____ Given entries

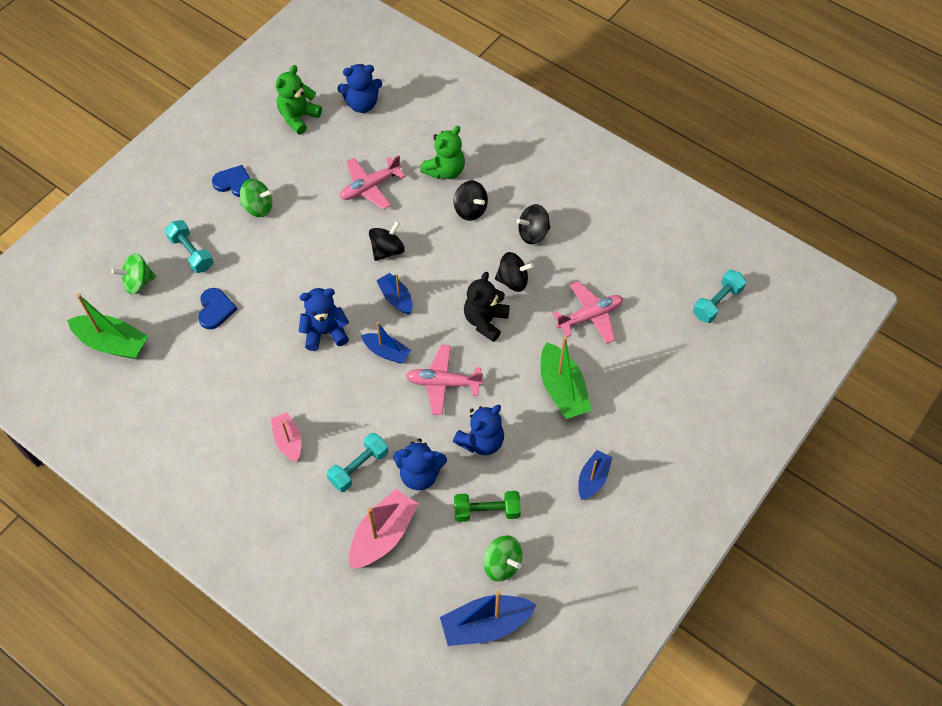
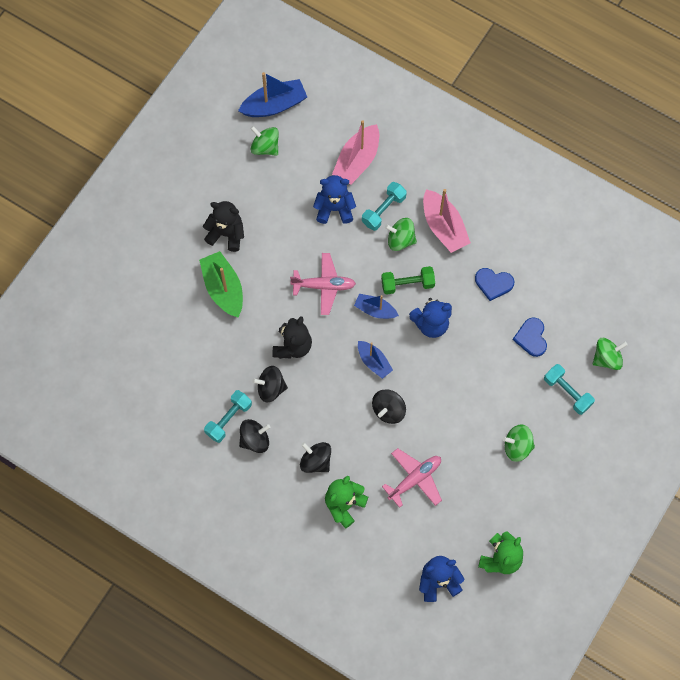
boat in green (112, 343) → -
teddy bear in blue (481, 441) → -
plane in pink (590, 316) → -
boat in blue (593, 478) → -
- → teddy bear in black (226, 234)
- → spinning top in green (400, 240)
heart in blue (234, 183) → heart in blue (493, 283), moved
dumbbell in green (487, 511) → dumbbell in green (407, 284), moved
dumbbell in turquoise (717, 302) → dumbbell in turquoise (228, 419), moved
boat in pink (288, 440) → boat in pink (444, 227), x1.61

________
____ Given entries

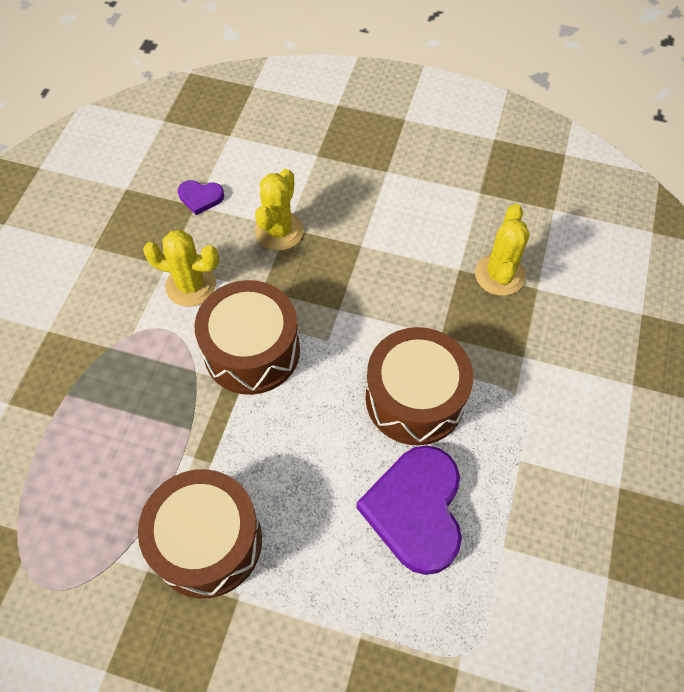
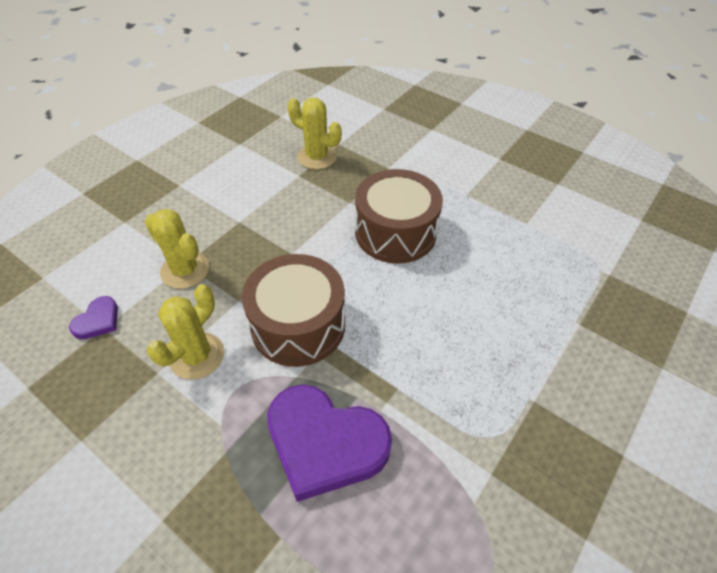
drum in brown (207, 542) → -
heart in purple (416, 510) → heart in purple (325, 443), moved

________

## Problem to work on
Only lines that contain the string "bear" count; pick each one out of the records and copy it.

## Your response
teddy bear in blue (481, 441) → -
- → teddy bear in black (226, 234)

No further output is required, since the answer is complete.